▶ _Aim_: Find the line containing "Mask anything matching", then output it and every line after it through the end of the listing below, exactly as written.

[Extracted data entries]
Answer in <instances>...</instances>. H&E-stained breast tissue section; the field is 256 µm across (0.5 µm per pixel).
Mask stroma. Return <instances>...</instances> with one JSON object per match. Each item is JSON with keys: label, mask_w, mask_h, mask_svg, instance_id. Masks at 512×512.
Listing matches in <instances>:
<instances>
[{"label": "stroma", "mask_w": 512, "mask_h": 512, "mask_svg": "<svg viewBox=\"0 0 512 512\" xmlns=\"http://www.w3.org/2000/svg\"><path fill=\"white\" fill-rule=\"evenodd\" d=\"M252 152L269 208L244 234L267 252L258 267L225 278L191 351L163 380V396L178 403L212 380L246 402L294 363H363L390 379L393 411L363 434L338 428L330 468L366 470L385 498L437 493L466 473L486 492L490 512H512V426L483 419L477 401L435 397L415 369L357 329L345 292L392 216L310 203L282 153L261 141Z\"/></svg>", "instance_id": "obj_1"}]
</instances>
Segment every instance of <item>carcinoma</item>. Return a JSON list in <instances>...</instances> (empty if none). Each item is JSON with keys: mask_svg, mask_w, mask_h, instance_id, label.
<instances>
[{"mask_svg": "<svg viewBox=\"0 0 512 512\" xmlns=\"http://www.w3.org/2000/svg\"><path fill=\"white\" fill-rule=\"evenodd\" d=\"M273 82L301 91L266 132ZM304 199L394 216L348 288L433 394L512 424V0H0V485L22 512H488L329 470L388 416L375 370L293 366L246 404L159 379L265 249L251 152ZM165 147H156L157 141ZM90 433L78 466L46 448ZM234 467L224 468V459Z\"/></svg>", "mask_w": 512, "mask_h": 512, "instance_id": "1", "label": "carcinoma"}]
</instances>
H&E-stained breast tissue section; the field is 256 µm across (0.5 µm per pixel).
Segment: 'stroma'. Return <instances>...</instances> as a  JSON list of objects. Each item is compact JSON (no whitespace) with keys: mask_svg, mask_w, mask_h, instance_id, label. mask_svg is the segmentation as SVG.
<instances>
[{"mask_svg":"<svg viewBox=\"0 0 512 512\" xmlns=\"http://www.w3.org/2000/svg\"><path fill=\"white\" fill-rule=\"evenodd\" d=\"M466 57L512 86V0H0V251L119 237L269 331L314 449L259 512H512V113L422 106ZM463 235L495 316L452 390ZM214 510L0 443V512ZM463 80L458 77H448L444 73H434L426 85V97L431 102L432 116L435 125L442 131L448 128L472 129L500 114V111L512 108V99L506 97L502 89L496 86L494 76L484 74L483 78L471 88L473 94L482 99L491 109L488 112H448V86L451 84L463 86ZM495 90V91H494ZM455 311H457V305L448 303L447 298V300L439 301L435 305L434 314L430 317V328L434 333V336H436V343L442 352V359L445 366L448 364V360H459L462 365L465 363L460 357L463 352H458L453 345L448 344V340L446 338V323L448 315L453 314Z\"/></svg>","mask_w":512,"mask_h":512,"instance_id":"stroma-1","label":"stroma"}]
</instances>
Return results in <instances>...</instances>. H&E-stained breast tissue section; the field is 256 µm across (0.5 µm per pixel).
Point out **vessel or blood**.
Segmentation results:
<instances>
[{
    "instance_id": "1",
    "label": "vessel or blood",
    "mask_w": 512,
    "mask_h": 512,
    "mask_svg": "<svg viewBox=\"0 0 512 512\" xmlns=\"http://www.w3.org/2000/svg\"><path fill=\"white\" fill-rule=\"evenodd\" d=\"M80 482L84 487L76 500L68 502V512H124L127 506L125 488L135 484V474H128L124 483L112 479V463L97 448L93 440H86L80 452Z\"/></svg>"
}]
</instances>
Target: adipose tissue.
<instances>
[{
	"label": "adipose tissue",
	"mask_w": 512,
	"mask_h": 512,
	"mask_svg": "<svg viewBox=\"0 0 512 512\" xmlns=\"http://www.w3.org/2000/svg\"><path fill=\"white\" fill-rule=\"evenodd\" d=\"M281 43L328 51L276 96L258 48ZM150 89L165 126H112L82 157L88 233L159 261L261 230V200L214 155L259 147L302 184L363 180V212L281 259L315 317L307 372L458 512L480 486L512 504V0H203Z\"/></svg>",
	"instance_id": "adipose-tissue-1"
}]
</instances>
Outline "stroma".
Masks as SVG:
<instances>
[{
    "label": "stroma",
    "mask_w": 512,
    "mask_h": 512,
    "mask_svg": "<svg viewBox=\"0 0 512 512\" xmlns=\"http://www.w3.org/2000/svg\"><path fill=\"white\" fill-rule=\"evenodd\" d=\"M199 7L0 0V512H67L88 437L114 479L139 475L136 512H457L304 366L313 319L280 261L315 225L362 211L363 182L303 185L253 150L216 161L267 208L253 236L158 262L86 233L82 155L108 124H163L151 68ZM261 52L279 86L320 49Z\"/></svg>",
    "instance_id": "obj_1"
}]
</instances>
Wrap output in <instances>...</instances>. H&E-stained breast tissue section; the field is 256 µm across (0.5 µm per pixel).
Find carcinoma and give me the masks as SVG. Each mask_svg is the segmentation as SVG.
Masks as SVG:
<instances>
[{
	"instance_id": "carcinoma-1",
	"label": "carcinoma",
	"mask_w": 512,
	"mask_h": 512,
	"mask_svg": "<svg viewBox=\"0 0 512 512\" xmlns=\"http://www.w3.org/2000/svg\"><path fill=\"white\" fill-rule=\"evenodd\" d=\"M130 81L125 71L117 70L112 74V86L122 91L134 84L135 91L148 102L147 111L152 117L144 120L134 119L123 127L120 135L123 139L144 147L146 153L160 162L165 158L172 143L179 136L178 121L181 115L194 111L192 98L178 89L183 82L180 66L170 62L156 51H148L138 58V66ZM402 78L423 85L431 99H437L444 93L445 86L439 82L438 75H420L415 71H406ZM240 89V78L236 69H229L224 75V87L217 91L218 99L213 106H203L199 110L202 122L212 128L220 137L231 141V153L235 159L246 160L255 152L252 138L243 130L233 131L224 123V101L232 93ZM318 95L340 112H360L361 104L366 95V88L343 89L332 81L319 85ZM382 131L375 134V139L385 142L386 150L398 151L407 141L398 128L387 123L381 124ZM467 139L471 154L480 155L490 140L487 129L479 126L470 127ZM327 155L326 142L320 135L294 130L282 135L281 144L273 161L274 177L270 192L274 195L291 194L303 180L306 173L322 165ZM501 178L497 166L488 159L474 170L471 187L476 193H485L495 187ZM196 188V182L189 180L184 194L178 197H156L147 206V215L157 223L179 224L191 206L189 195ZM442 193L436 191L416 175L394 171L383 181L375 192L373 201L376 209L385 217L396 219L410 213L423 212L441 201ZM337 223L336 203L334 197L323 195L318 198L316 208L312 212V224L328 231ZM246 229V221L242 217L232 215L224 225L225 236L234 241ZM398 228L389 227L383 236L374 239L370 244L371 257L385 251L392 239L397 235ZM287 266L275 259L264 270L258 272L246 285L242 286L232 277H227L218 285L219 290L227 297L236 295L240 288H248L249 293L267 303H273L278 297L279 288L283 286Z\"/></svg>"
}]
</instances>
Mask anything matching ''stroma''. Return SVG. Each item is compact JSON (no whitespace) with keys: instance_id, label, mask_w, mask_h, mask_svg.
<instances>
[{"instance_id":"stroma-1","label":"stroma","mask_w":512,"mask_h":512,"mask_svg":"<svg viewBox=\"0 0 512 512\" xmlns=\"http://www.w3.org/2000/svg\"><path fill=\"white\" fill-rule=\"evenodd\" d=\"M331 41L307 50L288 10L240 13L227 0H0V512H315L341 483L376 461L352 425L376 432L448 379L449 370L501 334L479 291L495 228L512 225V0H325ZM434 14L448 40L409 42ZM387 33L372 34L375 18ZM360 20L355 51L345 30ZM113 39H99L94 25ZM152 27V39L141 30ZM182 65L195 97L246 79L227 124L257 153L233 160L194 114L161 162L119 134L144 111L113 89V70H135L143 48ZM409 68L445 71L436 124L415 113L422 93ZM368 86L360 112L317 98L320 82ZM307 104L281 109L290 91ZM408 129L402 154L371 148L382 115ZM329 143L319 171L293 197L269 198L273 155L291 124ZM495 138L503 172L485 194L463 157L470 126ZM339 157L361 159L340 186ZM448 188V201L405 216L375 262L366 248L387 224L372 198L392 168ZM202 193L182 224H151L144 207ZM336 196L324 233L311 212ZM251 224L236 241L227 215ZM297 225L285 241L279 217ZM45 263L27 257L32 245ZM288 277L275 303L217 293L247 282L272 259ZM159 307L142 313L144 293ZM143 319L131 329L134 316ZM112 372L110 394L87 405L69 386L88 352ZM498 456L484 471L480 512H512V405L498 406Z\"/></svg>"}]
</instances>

▶ _Written response_:
Mask anything matching ''stroma''. Return SVG. Each item is compact JSON (no whitespace) with keys: instance_id, label, mask_w, mask_h, mask_svg.
<instances>
[{"instance_id":"stroma-1","label":"stroma","mask_w":512,"mask_h":512,"mask_svg":"<svg viewBox=\"0 0 512 512\" xmlns=\"http://www.w3.org/2000/svg\"><path fill=\"white\" fill-rule=\"evenodd\" d=\"M331 41L307 50L288 10L240 13L227 0H0V512H315L341 483L376 461L352 425L376 432L448 379L449 370L501 334L479 291L495 228L512 225V0H325ZM434 14L448 40L409 42ZM387 33L372 34L375 18ZM360 20L355 51L345 30ZM113 39H99L94 25ZM152 27V39L141 30ZM182 65L195 97L246 79L227 124L257 153L233 160L194 114L161 162L119 134L144 111L113 89V70H135L143 48ZM409 68L445 71L436 124L415 113L422 93ZM368 86L360 112L317 98L320 82ZM307 104L281 109L290 91ZM408 129L402 154L371 148L382 115ZM329 143L319 171L293 197L269 198L273 155L291 124ZM495 138L503 172L485 194L463 157L470 126ZM339 157L361 159L340 186ZM448 188V201L405 216L375 262L366 248L387 224L372 198L392 168ZM202 193L182 224H151L144 207ZM336 196L324 233L311 212ZM251 224L236 241L227 215ZM297 225L285 241L279 217ZM45 263L27 257L32 245ZM288 277L275 303L217 293L247 282L272 259ZM159 307L142 313L144 293ZM143 319L131 329L134 316ZM112 372L110 394L87 405L69 386L88 352ZM498 456L484 471L480 512H512V405L498 406Z\"/></svg>"}]
</instances>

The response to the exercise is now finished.